Exercise description
Every line with "pill" in it should be copied from the data.

Data below
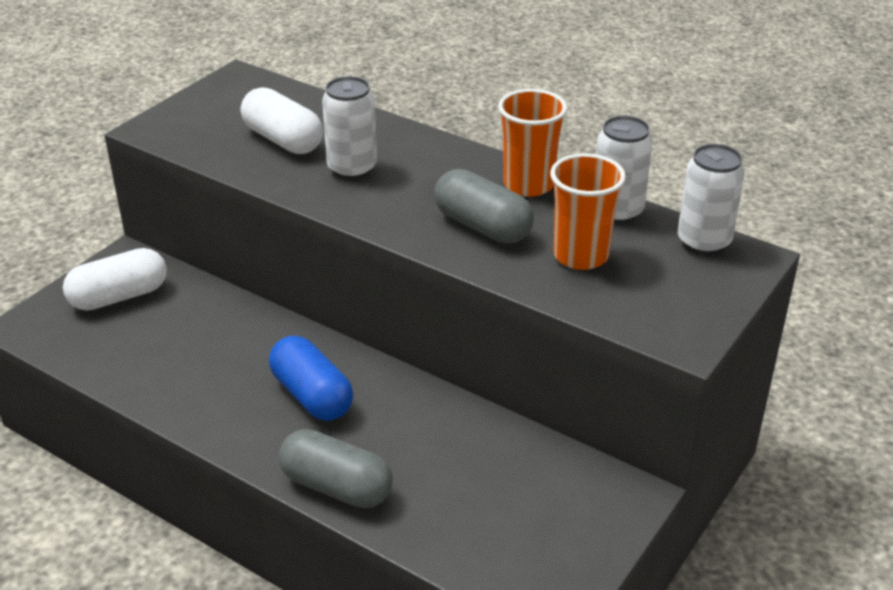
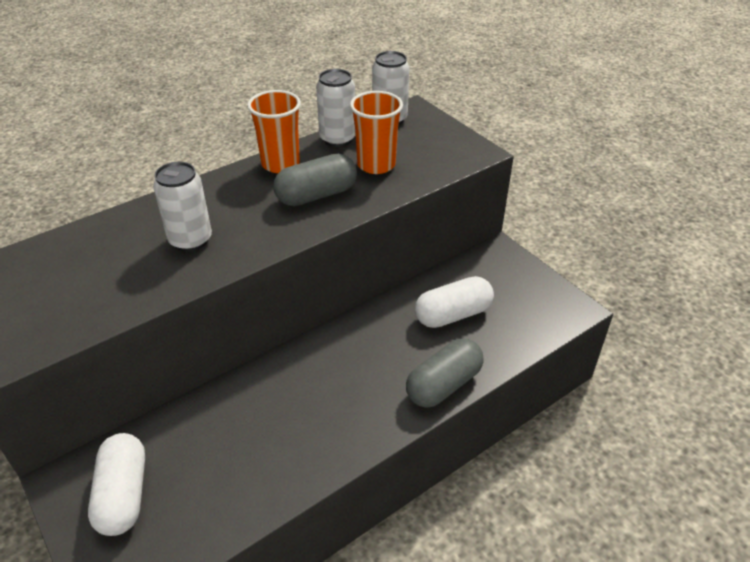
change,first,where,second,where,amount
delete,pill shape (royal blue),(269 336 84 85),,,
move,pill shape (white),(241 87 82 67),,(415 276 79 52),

Solution
delete,pill shape (royal blue),(269 336 84 85),,,
move,pill shape (white),(241 87 82 67),,(415 276 79 52),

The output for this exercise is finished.